* [What is needed]
From the material below, pull out every line that contains the word "dark", and copy each one unchanged.

════

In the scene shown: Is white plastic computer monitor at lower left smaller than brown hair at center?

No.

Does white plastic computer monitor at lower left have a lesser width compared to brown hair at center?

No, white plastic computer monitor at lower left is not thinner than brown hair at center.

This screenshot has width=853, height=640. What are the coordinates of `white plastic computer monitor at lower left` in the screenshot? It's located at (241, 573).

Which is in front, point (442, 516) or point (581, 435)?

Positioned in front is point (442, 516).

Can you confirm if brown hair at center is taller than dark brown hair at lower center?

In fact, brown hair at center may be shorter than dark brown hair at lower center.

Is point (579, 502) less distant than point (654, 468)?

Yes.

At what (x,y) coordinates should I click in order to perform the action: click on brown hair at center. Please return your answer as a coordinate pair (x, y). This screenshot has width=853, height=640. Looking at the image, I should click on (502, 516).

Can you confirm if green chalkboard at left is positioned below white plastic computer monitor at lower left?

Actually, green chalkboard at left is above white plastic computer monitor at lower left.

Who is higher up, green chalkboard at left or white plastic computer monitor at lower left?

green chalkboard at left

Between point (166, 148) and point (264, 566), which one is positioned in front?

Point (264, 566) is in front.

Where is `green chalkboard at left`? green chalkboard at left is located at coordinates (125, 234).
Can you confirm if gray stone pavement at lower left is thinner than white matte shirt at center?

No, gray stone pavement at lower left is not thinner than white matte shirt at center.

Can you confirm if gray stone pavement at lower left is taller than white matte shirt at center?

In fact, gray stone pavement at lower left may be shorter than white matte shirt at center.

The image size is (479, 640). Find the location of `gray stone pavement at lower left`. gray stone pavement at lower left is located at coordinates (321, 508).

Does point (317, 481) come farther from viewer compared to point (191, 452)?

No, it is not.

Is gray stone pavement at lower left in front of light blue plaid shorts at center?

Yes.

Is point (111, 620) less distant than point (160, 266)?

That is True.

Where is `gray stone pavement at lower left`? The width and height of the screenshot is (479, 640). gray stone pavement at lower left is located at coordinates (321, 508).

════

* [Result of this task]
Can you confirm if brown hair at center is taller than dark brown hair at lower center?
In fact, brown hair at center may be shorter than dark brown hair at lower center.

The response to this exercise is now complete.